### Provided entries:
*** Begin section ***

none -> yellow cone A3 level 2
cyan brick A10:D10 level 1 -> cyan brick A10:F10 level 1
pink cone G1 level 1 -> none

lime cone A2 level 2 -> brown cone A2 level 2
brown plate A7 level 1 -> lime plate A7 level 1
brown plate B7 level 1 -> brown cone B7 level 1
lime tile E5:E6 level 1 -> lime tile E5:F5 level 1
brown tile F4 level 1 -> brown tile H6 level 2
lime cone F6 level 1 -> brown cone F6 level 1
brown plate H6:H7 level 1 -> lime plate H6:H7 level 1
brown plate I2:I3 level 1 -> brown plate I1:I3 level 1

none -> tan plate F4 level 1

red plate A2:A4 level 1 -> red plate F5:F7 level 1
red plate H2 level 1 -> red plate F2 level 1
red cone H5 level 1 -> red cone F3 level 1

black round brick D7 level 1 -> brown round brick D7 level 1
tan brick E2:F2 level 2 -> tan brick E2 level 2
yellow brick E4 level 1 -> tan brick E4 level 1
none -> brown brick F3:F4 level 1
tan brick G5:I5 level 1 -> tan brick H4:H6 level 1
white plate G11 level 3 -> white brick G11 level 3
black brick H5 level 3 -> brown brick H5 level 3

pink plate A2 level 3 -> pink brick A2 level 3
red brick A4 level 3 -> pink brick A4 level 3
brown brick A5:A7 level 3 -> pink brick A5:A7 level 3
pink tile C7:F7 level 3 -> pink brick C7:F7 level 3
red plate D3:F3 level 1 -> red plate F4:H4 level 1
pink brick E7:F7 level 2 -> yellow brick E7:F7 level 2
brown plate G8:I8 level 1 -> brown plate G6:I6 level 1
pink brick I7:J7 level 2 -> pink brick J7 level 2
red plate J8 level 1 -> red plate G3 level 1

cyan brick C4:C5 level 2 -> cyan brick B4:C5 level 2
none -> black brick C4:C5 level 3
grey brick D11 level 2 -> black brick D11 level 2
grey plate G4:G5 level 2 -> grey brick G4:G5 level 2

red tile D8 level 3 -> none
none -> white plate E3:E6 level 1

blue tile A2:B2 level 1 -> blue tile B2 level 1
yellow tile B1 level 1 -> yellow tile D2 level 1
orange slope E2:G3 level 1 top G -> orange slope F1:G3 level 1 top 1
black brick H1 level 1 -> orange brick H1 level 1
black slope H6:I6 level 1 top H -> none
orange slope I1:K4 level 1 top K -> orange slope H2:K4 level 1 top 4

*** End section ***

### What you will do:
Reproduce the material. Keep every word as written.

### Response:
none -> yellow cone A3 level 2
cyan brick A10:D10 level 1 -> cyan brick A10:F10 level 1
pink cone G1 level 1 -> none

lime cone A2 level 2 -> brown cone A2 level 2
brown plate A7 level 1 -> lime plate A7 level 1
brown plate B7 level 1 -> brown cone B7 level 1
lime tile E5:E6 level 1 -> lime tile E5:F5 level 1
brown tile F4 level 1 -> brown tile H6 level 2
lime cone F6 level 1 -> brown cone F6 level 1
brown plate H6:H7 level 1 -> lime plate H6:H7 level 1
brown plate I2:I3 level 1 -> brown plate I1:I3 level 1

none -> tan plate F4 level 1

red plate A2:A4 level 1 -> red plate F5:F7 level 1
red plate H2 level 1 -> red plate F2 level 1
red cone H5 level 1 -> red cone F3 level 1

black round brick D7 level 1 -> brown round brick D7 level 1
tan brick E2:F2 level 2 -> tan brick E2 level 2
yellow brick E4 level 1 -> tan brick E4 level 1
none -> brown brick F3:F4 level 1
tan brick G5:I5 level 1 -> tan brick H4:H6 level 1
white plate G11 level 3 -> white brick G11 level 3
black brick H5 level 3 -> brown brick H5 level 3

pink plate A2 level 3 -> pink brick A2 level 3
red brick A4 level 3 -> pink brick A4 level 3
brown brick A5:A7 level 3 -> pink brick A5:A7 level 3
pink tile C7:F7 level 3 -> pink brick C7:F7 level 3
red plate D3:F3 level 1 -> red plate F4:H4 level 1
pink brick E7:F7 level 2 -> yellow brick E7:F7 level 2
brown plate G8:I8 level 1 -> brown plate G6:I6 level 1
pink brick I7:J7 level 2 -> pink brick J7 level 2
red plate J8 level 1 -> red plate G3 level 1

cyan brick C4:C5 level 2 -> cyan brick B4:C5 level 2
none -> black brick C4:C5 level 3
grey brick D11 level 2 -> black brick D11 level 2
grey plate G4:G5 level 2 -> grey brick G4:G5 level 2

red tile D8 level 3 -> none
none -> white plate E3:E6 level 1

blue tile A2:B2 level 1 -> blue tile B2 level 1
yellow tile B1 level 1 -> yellow tile D2 level 1
orange slope E2:G3 level 1 top G -> orange slope F1:G3 level 1 top 1
black brick H1 level 1 -> orange brick H1 level 1
black slope H6:I6 level 1 top H -> none
orange slope I1:K4 level 1 top K -> orange slope H2:K4 level 1 top 4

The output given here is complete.